*WHAT YOU NEED TO DO*
Print only the lines that begin at the line containing "brown car (2nd" and end at the last line of the material, both included, without any change.

Top of SUPPLIED MATERIAL

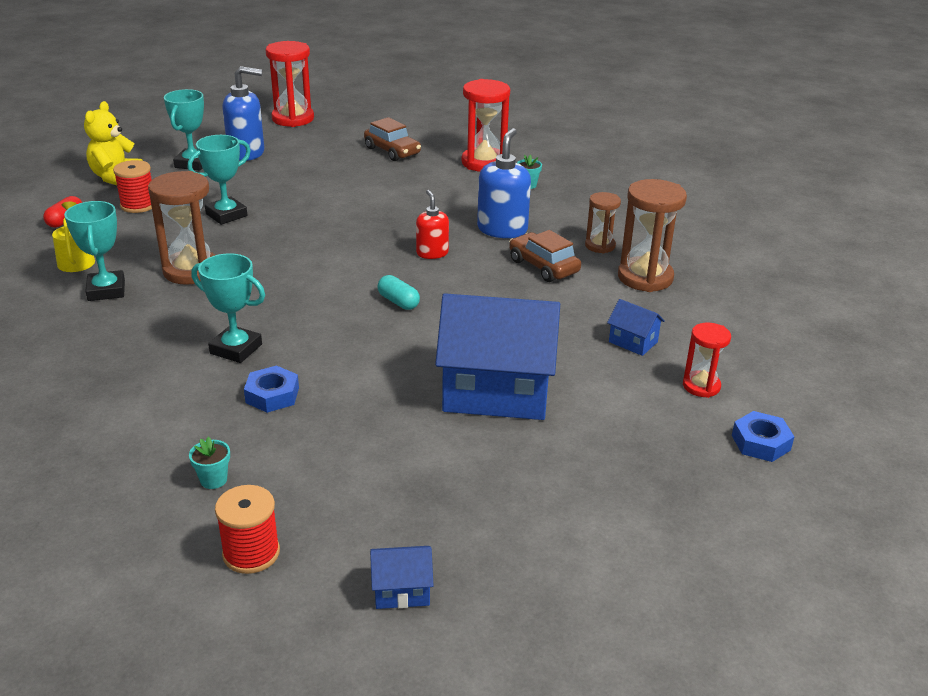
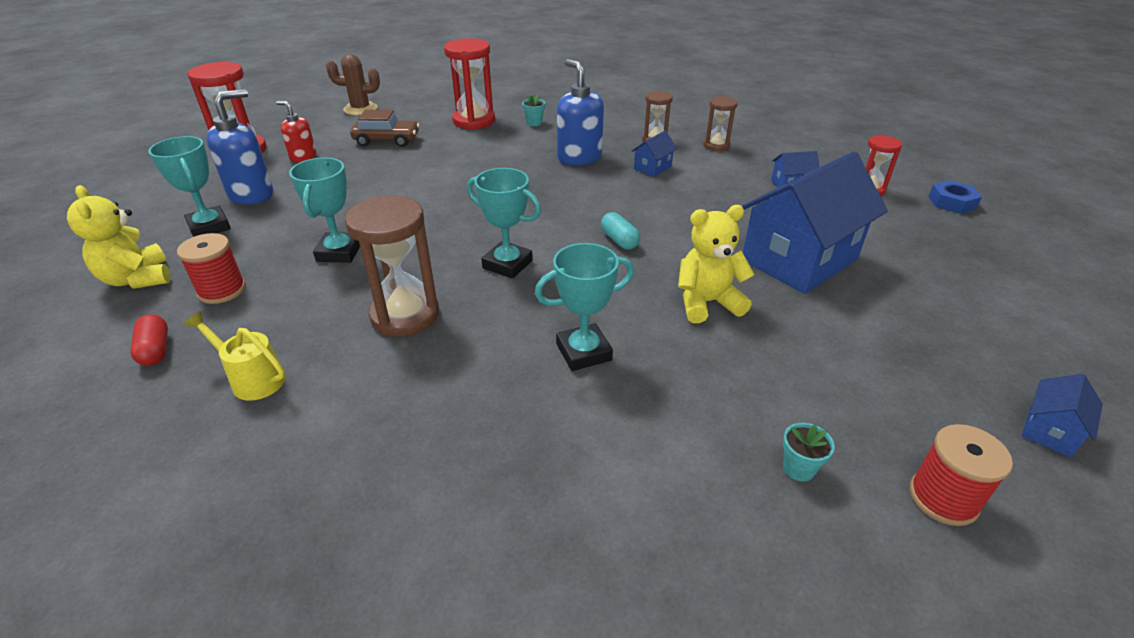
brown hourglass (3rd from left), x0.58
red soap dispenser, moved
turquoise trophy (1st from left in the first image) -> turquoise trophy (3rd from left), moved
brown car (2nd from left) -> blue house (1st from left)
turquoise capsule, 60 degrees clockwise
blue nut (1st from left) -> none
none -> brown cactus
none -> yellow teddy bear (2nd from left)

Bottom of SUPPLIED MATERIAL

*SOLUTION FOR THIS TASK*
brown car (2nd from left) -> blue house (1st from left)
turquoise capsule, 60 degrees clockwise
blue nut (1st from left) -> none
none -> brown cactus
none -> yellow teddy bear (2nd from left)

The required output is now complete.